▶ [WHAT IS NEEDED]: Set down the records below, starting at the line that contains "purple pentagon: rotated 4 degrees clockwise" and ending at the line that contains "orange hexagon: moved 5 px right, 14 px down", with both of those lines included and every line reproduced without alteration.

▶ [MATERIAL TO PROCESS]:
** START **

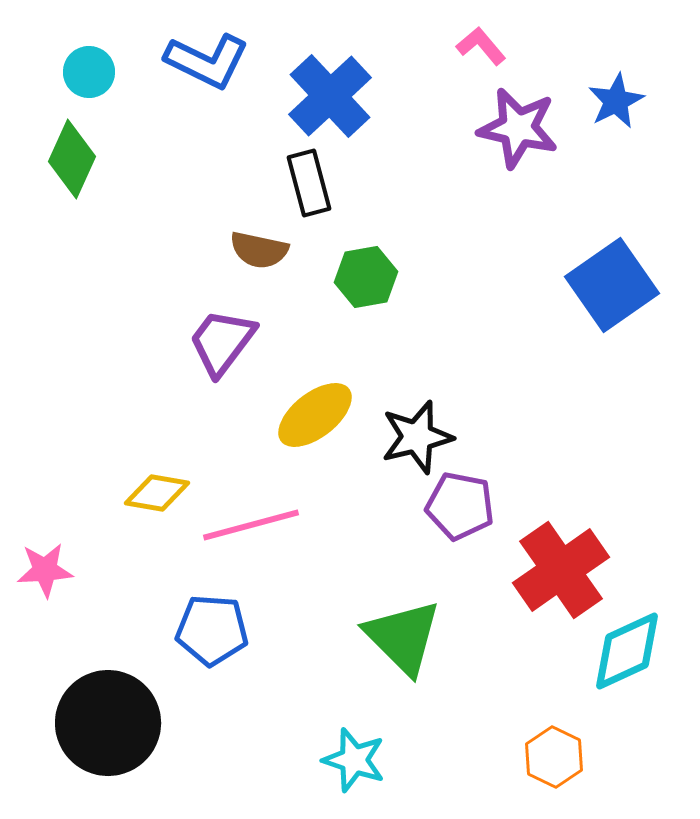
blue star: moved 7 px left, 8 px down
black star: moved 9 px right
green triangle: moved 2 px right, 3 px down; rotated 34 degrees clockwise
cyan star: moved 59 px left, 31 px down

** END **
** START **

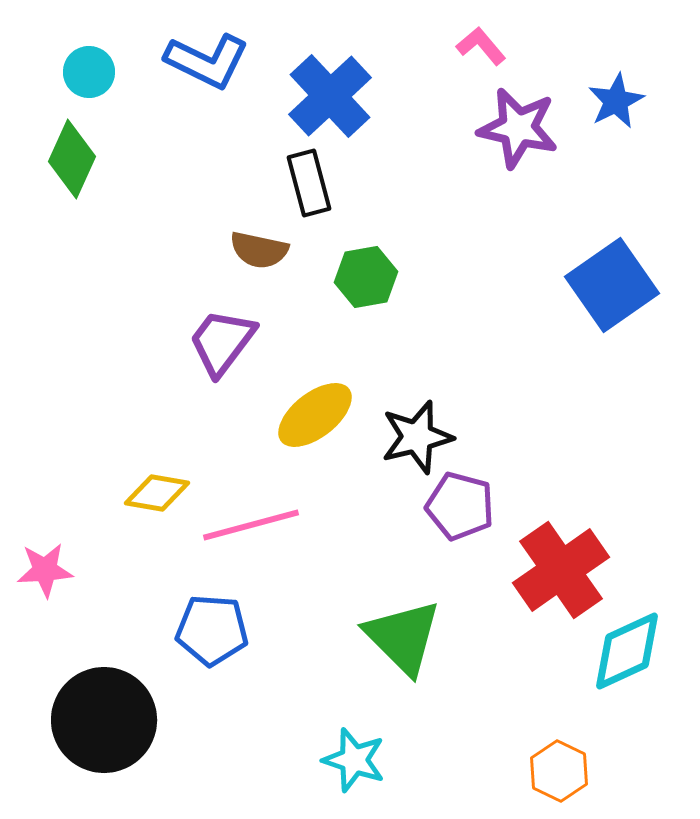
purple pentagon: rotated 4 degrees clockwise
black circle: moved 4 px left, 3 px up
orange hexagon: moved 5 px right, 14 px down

** END **

▶ [IN RESPONSE]:
purple pentagon: rotated 4 degrees clockwise
black circle: moved 4 px left, 3 px up
orange hexagon: moved 5 px right, 14 px down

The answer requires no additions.